-- Given records follows --

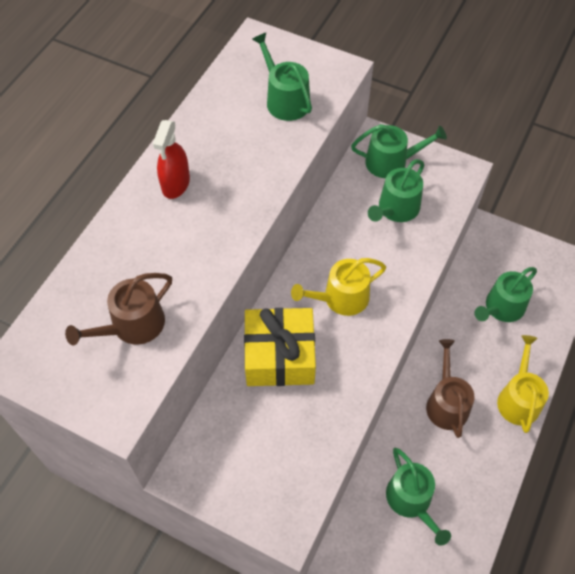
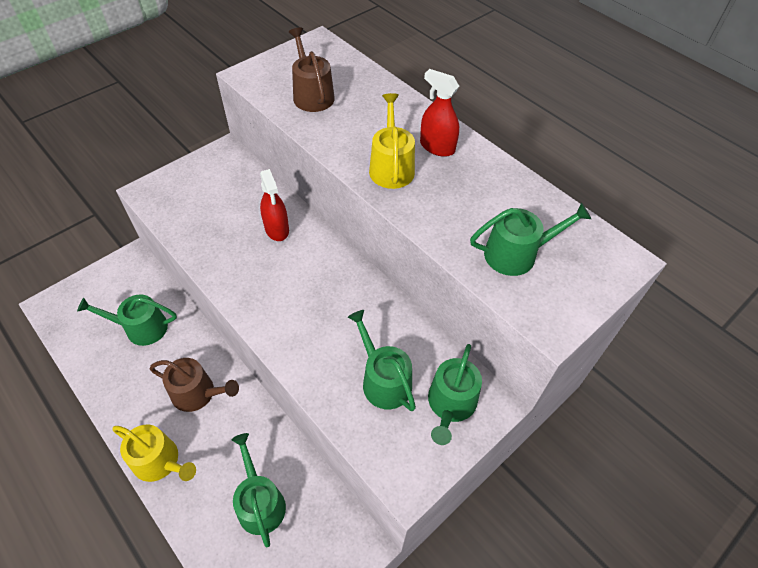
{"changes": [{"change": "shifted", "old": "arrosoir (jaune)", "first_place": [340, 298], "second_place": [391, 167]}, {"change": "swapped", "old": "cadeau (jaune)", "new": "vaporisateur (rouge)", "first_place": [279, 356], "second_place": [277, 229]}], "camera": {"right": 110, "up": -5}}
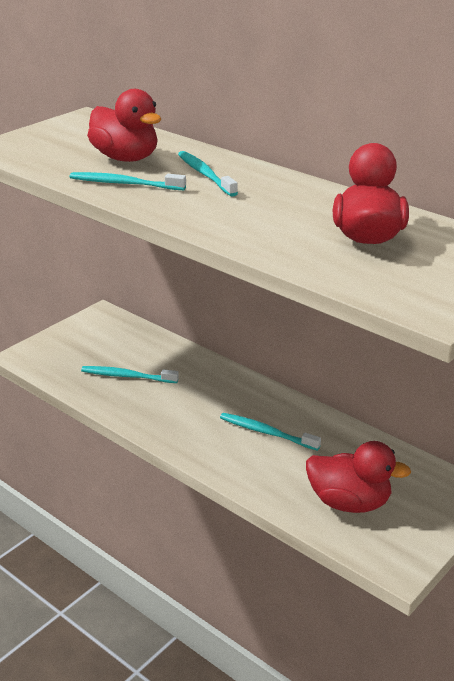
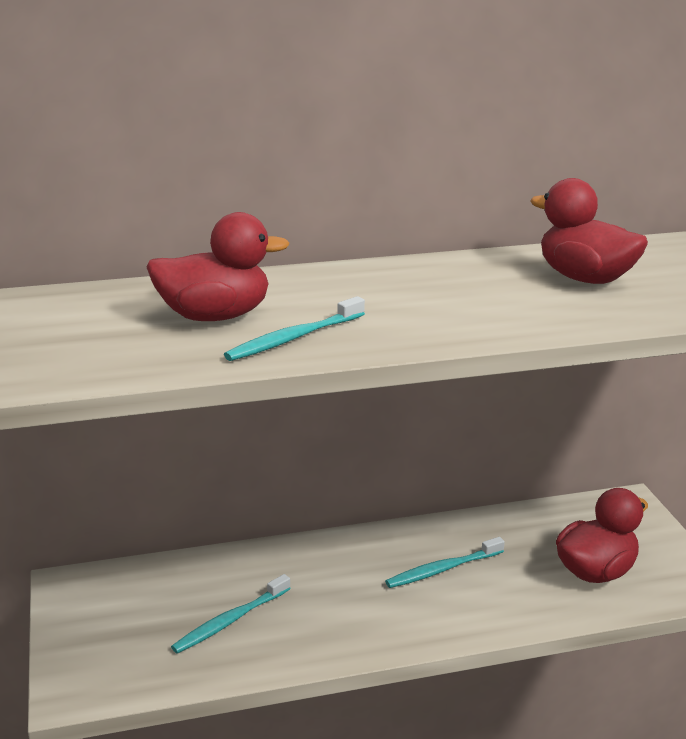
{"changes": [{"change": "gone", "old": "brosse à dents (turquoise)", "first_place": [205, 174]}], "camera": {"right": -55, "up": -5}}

-- Given records concluded --
-- Given records follows --

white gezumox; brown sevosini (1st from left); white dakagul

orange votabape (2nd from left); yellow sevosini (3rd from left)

-- Given records concluded --

### [What the task requires]
Reproduce only the lines above spanning from the line containing "white gezumox; brown" through the line containing "orange votabape (2nd", word for word.

### [Answer section]
white gezumox; brown sevosini (1st from left); white dakagul

orange votabape (2nd from left); yellow sevosini (3rd from left)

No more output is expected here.